*REQUIRED WORK*:
Retype the data below verbatim; pictures do not belong in the copy.

*GIVEN DATA*:
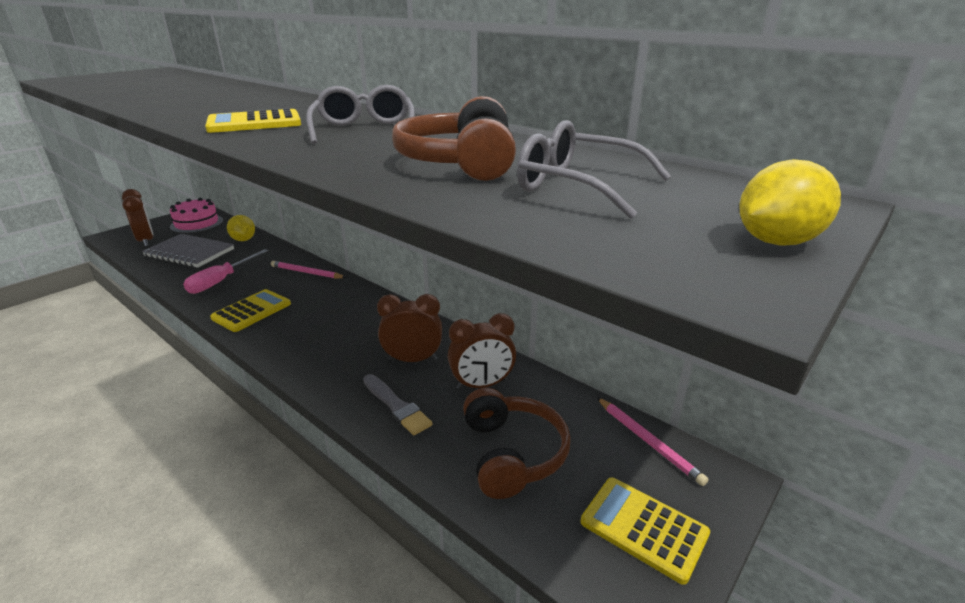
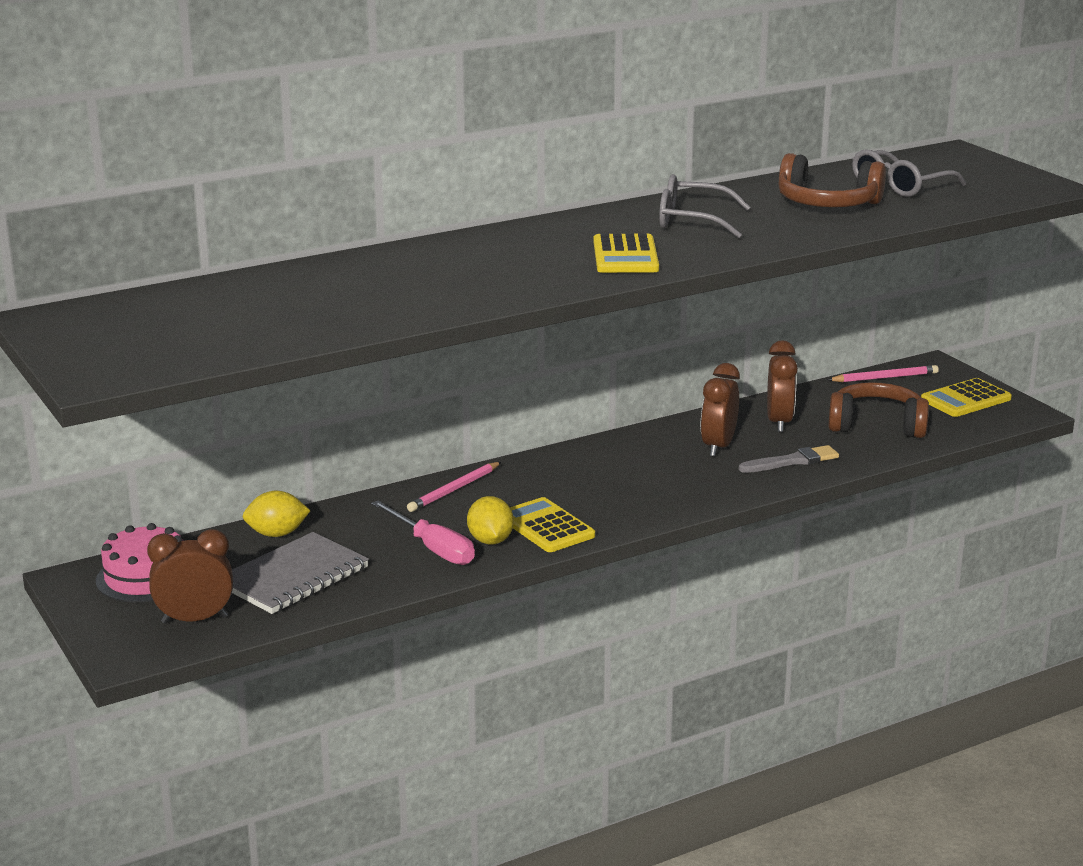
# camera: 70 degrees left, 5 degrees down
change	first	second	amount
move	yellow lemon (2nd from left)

*RESULT FOR THIS EXERCISE*:
# camera: 70 degrees left, 5 degrees down
change	first	second	amount
move	yellow lemon (2nd from left)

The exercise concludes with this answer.